> Records for the exercise:
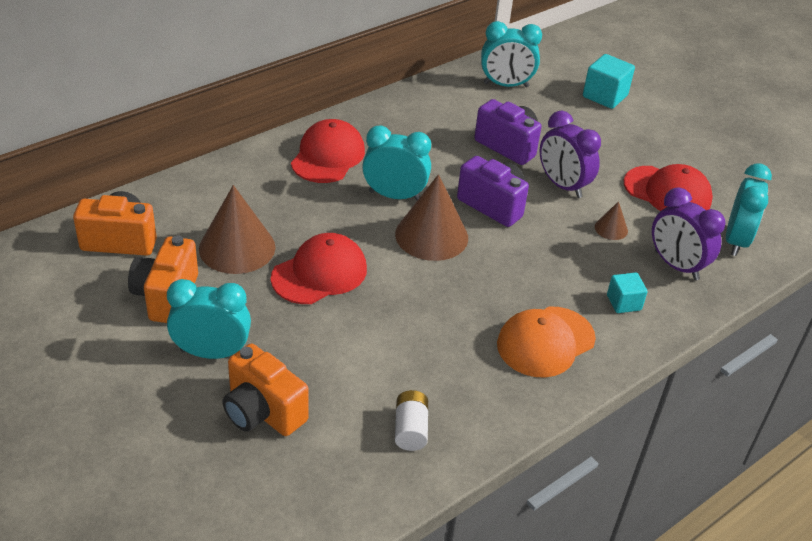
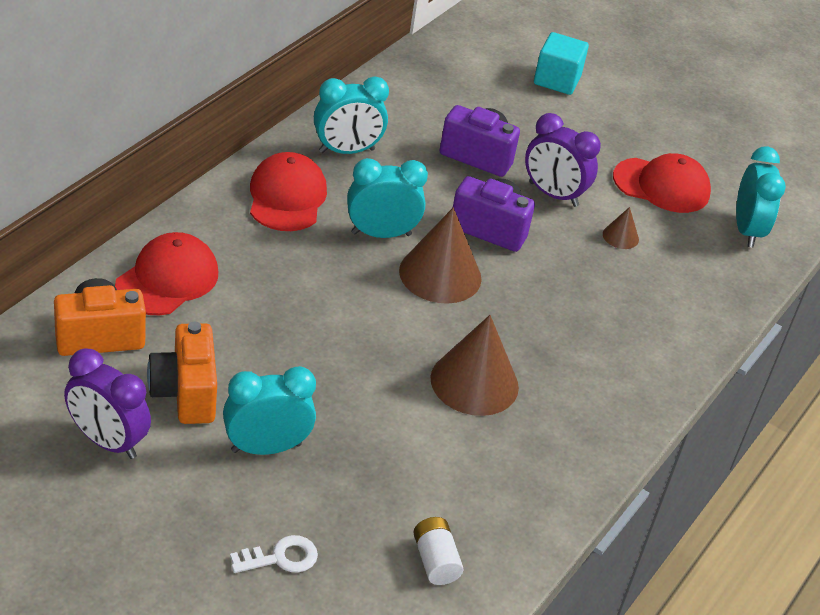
camera: 20 degrees left, 0 degrees up
(178, 449) = (281, 557): none -> white key
(237, 247) = (236, 323): brown cone -> brown cone (474, 382)
(263, 412) = (350, 501): orange camera -> none
(319, 273) = (340, 338): red cap -> red cap (167, 279)
(410, 429) = (507, 490): white battery -> white battery (435, 561)
(506, 85) = (446, 80): turquoise clock -> turquoise clock (346, 151)
(545, 342) = (602, 373): orange cap -> none
(623, 302) = (662, 317): turquoise cube -> none
(676, 265) = (699, 267): purple clock -> purple clock (107, 441)

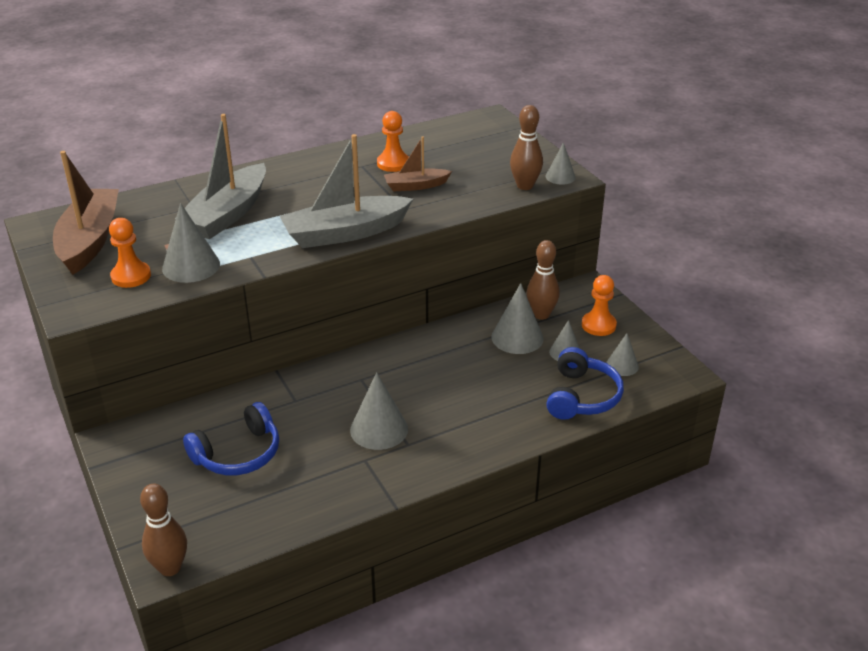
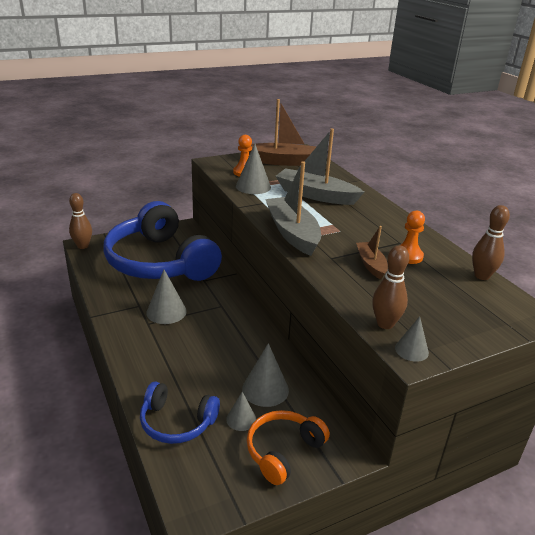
camera: 90 degrees right, 5 degrees down
(238, 454) = (160, 262): blue headphones -> blue headphones, size x2.14
(541, 314) = (300, 409): brown bowling pin -> brown bowling pin (481, 276)
(598, 325) = (283, 451): orange pawn -> orange headphones
(622, 365) = (216, 460): grey cone -> none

> What you have to do: Lines in the records that hold the word "headphones" are to be counted; give only the total.

> Solution to the exercise: 2